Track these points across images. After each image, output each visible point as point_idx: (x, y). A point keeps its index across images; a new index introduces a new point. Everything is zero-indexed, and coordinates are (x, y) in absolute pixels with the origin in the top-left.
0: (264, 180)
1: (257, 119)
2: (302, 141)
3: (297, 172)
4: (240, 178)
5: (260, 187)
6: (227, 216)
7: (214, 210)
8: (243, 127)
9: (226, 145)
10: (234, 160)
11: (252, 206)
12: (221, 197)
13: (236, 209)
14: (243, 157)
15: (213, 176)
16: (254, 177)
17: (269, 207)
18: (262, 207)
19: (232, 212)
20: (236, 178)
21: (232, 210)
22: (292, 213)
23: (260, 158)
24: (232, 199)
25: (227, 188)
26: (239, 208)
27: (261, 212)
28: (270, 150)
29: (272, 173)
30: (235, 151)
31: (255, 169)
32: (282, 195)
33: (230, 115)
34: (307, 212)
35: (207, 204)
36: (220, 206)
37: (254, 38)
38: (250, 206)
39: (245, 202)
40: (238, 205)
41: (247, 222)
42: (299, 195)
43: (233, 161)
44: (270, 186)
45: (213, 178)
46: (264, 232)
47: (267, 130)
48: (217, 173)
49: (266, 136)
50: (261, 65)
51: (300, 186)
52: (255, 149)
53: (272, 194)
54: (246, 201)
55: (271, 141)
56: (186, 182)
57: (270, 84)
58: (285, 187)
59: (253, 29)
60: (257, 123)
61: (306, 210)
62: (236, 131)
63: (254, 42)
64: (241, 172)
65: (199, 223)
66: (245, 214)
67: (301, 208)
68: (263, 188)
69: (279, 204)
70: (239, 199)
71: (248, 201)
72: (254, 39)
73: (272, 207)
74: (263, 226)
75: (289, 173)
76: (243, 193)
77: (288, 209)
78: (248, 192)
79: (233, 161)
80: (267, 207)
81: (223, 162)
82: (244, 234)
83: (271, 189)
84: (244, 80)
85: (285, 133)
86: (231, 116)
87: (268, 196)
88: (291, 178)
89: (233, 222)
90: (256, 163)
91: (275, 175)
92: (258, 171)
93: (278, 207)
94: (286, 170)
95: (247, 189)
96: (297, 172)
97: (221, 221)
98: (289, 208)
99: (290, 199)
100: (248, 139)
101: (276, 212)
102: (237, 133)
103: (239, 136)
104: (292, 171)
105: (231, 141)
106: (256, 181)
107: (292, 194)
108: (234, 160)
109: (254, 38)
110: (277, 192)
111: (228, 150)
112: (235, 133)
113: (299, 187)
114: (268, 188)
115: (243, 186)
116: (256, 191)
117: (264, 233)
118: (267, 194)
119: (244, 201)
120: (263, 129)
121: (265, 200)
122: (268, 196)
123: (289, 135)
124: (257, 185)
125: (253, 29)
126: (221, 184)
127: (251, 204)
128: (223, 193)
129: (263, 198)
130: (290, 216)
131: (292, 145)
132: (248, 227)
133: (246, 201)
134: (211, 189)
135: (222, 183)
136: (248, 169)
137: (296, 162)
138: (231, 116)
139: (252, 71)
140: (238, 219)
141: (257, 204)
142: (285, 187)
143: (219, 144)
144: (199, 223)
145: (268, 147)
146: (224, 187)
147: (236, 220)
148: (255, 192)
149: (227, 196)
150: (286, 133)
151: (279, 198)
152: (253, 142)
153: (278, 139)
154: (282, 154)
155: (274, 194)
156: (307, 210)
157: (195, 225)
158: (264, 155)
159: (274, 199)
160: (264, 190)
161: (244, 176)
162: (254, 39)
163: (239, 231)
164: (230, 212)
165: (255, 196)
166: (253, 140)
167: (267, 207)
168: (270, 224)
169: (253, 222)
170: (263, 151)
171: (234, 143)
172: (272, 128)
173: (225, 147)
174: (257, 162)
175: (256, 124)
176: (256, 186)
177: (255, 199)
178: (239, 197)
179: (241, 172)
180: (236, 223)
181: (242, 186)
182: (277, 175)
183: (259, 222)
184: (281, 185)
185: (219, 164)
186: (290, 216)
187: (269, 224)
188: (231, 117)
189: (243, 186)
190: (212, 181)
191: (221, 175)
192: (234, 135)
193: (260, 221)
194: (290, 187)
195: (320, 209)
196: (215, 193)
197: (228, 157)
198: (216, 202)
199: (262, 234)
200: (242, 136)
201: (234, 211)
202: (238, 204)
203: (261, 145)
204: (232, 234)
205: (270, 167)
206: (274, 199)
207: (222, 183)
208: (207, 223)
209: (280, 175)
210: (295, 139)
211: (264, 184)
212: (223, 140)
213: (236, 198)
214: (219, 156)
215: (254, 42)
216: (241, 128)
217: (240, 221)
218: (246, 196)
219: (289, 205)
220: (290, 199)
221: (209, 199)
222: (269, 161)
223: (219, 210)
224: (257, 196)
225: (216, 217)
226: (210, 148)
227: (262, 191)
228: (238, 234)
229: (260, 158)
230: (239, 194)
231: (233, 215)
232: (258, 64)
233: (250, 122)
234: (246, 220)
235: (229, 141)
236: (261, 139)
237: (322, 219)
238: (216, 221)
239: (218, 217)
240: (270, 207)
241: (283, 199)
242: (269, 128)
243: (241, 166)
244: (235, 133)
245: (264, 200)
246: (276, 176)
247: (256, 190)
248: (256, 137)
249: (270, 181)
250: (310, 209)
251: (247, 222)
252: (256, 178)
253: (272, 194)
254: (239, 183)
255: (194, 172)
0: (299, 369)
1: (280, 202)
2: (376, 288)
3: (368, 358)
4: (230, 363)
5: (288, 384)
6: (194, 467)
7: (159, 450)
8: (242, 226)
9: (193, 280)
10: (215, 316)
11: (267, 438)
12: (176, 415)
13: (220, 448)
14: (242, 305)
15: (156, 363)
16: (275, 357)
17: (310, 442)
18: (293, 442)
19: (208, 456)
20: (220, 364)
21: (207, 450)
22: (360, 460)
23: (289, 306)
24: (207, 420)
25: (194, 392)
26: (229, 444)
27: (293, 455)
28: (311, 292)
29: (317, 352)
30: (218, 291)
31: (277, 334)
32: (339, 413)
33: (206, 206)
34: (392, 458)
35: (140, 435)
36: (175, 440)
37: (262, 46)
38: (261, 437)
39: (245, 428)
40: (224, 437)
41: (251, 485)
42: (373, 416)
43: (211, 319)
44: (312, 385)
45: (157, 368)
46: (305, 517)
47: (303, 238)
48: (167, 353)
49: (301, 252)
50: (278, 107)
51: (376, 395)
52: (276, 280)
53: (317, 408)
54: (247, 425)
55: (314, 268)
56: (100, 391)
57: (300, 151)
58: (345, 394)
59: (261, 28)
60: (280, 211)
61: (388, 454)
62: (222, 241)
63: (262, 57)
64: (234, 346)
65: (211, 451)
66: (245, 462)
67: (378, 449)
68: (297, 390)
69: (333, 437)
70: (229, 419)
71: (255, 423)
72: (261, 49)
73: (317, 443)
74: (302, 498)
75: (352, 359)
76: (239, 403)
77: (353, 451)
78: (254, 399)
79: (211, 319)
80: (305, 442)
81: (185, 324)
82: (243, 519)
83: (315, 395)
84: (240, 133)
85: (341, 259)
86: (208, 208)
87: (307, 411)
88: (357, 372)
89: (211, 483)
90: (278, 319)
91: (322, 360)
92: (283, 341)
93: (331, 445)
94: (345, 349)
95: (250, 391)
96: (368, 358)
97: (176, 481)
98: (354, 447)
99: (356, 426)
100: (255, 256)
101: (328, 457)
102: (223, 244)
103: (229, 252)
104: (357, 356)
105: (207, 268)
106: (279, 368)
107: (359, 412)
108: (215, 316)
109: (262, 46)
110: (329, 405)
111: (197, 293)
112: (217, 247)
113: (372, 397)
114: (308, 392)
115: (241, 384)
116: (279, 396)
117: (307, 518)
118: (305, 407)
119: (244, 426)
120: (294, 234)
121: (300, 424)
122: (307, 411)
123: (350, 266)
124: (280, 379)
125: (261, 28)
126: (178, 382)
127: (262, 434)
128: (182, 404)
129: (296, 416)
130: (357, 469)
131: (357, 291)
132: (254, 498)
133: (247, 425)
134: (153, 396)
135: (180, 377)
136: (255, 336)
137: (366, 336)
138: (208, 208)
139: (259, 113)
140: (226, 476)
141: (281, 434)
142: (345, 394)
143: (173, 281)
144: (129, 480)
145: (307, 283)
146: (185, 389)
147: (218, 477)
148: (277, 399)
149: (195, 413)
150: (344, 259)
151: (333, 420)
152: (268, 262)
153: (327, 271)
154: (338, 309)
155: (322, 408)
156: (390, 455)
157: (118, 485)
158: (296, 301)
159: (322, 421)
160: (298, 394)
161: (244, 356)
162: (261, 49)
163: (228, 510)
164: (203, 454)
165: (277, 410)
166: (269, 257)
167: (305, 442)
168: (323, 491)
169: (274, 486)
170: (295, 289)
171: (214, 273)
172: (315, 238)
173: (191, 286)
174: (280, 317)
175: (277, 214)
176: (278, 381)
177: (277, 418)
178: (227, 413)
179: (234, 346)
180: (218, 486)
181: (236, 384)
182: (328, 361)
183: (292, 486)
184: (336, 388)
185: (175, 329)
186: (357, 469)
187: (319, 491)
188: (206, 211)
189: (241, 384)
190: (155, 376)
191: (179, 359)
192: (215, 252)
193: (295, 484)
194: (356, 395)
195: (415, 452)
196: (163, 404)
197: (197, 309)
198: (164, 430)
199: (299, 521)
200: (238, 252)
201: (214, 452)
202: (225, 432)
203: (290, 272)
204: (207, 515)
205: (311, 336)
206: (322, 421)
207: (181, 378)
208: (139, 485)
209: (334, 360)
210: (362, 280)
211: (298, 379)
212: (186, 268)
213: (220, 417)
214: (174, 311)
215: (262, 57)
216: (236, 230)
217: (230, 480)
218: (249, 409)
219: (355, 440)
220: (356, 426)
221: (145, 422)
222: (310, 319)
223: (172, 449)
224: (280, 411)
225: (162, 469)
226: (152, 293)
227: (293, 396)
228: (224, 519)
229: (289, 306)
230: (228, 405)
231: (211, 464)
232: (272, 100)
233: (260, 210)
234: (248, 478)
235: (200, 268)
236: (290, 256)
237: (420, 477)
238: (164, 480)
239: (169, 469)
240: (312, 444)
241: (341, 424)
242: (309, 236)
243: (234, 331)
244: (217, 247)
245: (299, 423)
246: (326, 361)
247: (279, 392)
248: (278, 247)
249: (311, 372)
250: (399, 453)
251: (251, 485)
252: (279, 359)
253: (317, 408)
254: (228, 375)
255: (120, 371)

------------------------------------------------

Change "zero-indexed" to "zero-based" in the listing, starting at its first line and stopping after the line that contains "129: (263, 198)", and leave everything else unaltered. Give back only those lines.

◆ Task solution
Track these points across images. After each image, output each visible point as point_idx: (x, y). A point keeps its index across images; a new index introduces a new point. Everything is zero-based, and coordinates are (x, y) in absolute pixels with the origin in the top-left.
0: (264, 180)
1: (257, 119)
2: (302, 141)
3: (297, 172)
4: (240, 178)
5: (260, 187)
6: (227, 216)
7: (214, 210)
8: (243, 127)
9: (226, 145)
10: (234, 160)
11: (252, 206)
12: (221, 197)
13: (236, 209)
14: (243, 157)
15: (213, 176)
16: (254, 177)
17: (269, 207)
18: (262, 207)
19: (232, 212)
20: (236, 178)
21: (232, 210)
22: (292, 213)
23: (260, 158)
24: (232, 199)
25: (227, 188)
26: (239, 208)
27: (261, 212)
28: (270, 150)
29: (272, 173)
30: (235, 151)
31: (255, 169)
32: (282, 195)
33: (230, 115)
34: (307, 212)
35: (207, 204)
36: (220, 206)
37: (254, 38)
38: (250, 206)
39: (245, 202)
40: (238, 205)
41: (247, 222)
42: (299, 195)
43: (233, 161)
44: (270, 186)
45: (213, 178)
46: (264, 232)
47: (267, 130)
48: (217, 173)
49: (266, 136)
50: (261, 65)
51: (300, 186)
52: (255, 149)
53: (272, 194)
54: (246, 201)
55: (271, 141)
56: (186, 182)
57: (270, 84)
58: (285, 187)
59: (253, 29)
60: (257, 123)
61: (306, 210)
62: (236, 131)
63: (254, 42)
64: (241, 172)
65: (199, 223)
66: (245, 214)
67: (301, 208)
68: (263, 188)
69: (279, 204)
70: (239, 199)
71: (248, 201)
72: (254, 39)
73: (272, 207)
74: (263, 226)
75: (289, 173)
76: (243, 193)
77: (288, 209)
78: (248, 192)
79: (233, 161)
80: (267, 207)
81: (223, 162)
82: (244, 234)
83: (271, 189)
84: (244, 80)
85: (285, 133)
86: (231, 116)
87: (268, 196)
88: (291, 178)
89: (233, 222)
90: (256, 163)
91: (275, 175)
92: (258, 171)
93: (278, 207)
94: (286, 170)
95: (247, 189)
96: (297, 172)
97: (221, 221)
98: (289, 208)
99: (290, 199)
100: (248, 139)
101: (276, 212)
102: (237, 133)
103: (239, 136)
104: (292, 171)
105: (231, 141)
106: (256, 181)
107: (292, 194)
108: (234, 160)
109: (254, 38)
110: (277, 192)
111: (228, 150)
112: (235, 133)
113: (299, 187)
114: (268, 188)
115: (243, 186)
116: (256, 191)
117: (264, 233)
118: (267, 194)
119: (244, 201)
120: (263, 129)
121: (265, 200)
122: (268, 196)
123: (289, 135)
124: (257, 185)
125: (253, 29)
126: (221, 184)
127: (251, 204)
128: (223, 193)
129: (263, 198)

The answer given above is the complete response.